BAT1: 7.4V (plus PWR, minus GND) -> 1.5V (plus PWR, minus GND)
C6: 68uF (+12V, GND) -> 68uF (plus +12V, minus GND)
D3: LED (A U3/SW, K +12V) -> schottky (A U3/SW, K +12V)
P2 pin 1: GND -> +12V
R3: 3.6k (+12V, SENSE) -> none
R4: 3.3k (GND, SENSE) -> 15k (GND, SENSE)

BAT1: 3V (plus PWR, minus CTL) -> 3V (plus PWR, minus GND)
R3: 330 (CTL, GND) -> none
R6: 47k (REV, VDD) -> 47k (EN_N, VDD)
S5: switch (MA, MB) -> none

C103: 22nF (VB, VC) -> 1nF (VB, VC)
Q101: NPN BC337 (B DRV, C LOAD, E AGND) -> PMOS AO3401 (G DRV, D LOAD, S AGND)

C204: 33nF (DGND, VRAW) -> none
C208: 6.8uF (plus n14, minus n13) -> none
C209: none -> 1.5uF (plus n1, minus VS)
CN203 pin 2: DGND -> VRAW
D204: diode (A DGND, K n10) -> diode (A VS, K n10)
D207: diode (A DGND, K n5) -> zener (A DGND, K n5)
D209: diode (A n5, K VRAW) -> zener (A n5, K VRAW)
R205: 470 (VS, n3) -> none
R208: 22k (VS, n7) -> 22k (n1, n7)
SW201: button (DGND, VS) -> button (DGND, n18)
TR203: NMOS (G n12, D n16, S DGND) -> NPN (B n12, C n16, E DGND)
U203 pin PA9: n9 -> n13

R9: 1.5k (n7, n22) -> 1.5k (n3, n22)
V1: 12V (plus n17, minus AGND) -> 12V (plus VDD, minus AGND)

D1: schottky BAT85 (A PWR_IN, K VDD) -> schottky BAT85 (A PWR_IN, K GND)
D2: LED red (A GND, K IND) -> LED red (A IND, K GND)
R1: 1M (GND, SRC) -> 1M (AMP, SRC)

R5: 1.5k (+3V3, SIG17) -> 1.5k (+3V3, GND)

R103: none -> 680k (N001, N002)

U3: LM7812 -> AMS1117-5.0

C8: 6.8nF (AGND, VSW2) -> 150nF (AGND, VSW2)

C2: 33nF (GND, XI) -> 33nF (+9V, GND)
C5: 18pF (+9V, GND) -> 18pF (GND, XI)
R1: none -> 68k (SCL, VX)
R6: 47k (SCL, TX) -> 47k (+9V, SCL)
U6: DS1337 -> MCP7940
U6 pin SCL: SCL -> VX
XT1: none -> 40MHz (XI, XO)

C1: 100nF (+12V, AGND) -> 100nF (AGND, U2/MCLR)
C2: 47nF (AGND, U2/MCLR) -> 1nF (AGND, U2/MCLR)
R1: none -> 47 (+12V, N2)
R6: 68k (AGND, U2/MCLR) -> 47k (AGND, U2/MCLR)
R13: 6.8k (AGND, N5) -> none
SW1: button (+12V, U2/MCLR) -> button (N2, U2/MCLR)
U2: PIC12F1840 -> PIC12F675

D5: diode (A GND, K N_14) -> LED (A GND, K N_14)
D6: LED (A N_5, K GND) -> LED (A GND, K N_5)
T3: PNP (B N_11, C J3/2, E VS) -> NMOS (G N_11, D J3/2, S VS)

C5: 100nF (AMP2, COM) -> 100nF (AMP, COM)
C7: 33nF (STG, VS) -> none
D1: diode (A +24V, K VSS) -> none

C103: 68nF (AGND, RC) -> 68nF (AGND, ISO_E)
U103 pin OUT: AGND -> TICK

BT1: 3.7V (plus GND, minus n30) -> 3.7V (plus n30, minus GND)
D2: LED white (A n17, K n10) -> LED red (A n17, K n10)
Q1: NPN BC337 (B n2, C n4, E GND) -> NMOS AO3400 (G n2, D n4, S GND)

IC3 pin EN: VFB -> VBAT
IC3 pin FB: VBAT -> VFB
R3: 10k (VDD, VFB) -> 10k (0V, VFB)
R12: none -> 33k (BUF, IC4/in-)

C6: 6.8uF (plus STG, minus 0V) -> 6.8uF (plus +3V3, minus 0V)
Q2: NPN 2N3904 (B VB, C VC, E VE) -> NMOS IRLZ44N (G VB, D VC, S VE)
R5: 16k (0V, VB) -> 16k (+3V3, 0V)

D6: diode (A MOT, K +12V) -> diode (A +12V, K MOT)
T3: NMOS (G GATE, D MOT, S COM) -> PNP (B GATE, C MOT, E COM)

_ _ _ _ _ _ _

- **Activity**
Return an exact copy of the listing above, complete in every line.

- **Answer space**
BAT1: 7.4V (plus PWR, minus GND) -> 1.5V (plus PWR, minus GND)
C6: 68uF (+12V, GND) -> 68uF (plus +12V, minus GND)
D3: LED (A U3/SW, K +12V) -> schottky (A U3/SW, K +12V)
P2 pin 1: GND -> +12V
R3: 3.6k (+12V, SENSE) -> none
R4: 3.3k (GND, SENSE) -> 15k (GND, SENSE)

BAT1: 3V (plus PWR, minus CTL) -> 3V (plus PWR, minus GND)
R3: 330 (CTL, GND) -> none
R6: 47k (REV, VDD) -> 47k (EN_N, VDD)
S5: switch (MA, MB) -> none

C103: 22nF (VB, VC) -> 1nF (VB, VC)
Q101: NPN BC337 (B DRV, C LOAD, E AGND) -> PMOS AO3401 (G DRV, D LOAD, S AGND)

C204: 33nF (DGND, VRAW) -> none
C208: 6.8uF (plus n14, minus n13) -> none
C209: none -> 1.5uF (plus n1, minus VS)
CN203 pin 2: DGND -> VRAW
D204: diode (A DGND, K n10) -> diode (A VS, K n10)
D207: diode (A DGND, K n5) -> zener (A DGND, K n5)
D209: diode (A n5, K VRAW) -> zener (A n5, K VRAW)
R205: 470 (VS, n3) -> none
R208: 22k (VS, n7) -> 22k (n1, n7)
SW201: button (DGND, VS) -> button (DGND, n18)
TR203: NMOS (G n12, D n16, S DGND) -> NPN (B n12, C n16, E DGND)
U203 pin PA9: n9 -> n13

R9: 1.5k (n7, n22) -> 1.5k (n3, n22)
V1: 12V (plus n17, minus AGND) -> 12V (plus VDD, minus AGND)

D1: schottky BAT85 (A PWR_IN, K VDD) -> schottky BAT85 (A PWR_IN, K GND)
D2: LED red (A GND, K IND) -> LED red (A IND, K GND)
R1: 1M (GND, SRC) -> 1M (AMP, SRC)

R5: 1.5k (+3V3, SIG17) -> 1.5k (+3V3, GND)

R103: none -> 680k (N001, N002)

U3: LM7812 -> AMS1117-5.0

C8: 6.8nF (AGND, VSW2) -> 150nF (AGND, VSW2)

C2: 33nF (GND, XI) -> 33nF (+9V, GND)
C5: 18pF (+9V, GND) -> 18pF (GND, XI)
R1: none -> 68k (SCL, VX)
R6: 47k (SCL, TX) -> 47k (+9V, SCL)
U6: DS1337 -> MCP7940
U6 pin SCL: SCL -> VX
XT1: none -> 40MHz (XI, XO)

C1: 100nF (+12V, AGND) -> 100nF (AGND, U2/MCLR)
C2: 47nF (AGND, U2/MCLR) -> 1nF (AGND, U2/MCLR)
R1: none -> 47 (+12V, N2)
R6: 68k (AGND, U2/MCLR) -> 47k (AGND, U2/MCLR)
R13: 6.8k (AGND, N5) -> none
SW1: button (+12V, U2/MCLR) -> button (N2, U2/MCLR)
U2: PIC12F1840 -> PIC12F675

D5: diode (A GND, K N_14) -> LED (A GND, K N_14)
D6: LED (A N_5, K GND) -> LED (A GND, K N_5)
T3: PNP (B N_11, C J3/2, E VS) -> NMOS (G N_11, D J3/2, S VS)

C5: 100nF (AMP2, COM) -> 100nF (AMP, COM)
C7: 33nF (STG, VS) -> none
D1: diode (A +24V, K VSS) -> none

C103: 68nF (AGND, RC) -> 68nF (AGND, ISO_E)
U103 pin OUT: AGND -> TICK

BT1: 3.7V (plus GND, minus n30) -> 3.7V (plus n30, minus GND)
D2: LED white (A n17, K n10) -> LED red (A n17, K n10)
Q1: NPN BC337 (B n2, C n4, E GND) -> NMOS AO3400 (G n2, D n4, S GND)

IC3 pin EN: VFB -> VBAT
IC3 pin FB: VBAT -> VFB
R3: 10k (VDD, VFB) -> 10k (0V, VFB)
R12: none -> 33k (BUF, IC4/in-)

C6: 6.8uF (plus STG, minus 0V) -> 6.8uF (plus +3V3, minus 0V)
Q2: NPN 2N3904 (B VB, C VC, E VE) -> NMOS IRLZ44N (G VB, D VC, S VE)
R5: 16k (0V, VB) -> 16k (+3V3, 0V)

D6: diode (A MOT, K +12V) -> diode (A +12V, K MOT)
T3: NMOS (G GATE, D MOT, S COM) -> PNP (B GATE, C MOT, E COM)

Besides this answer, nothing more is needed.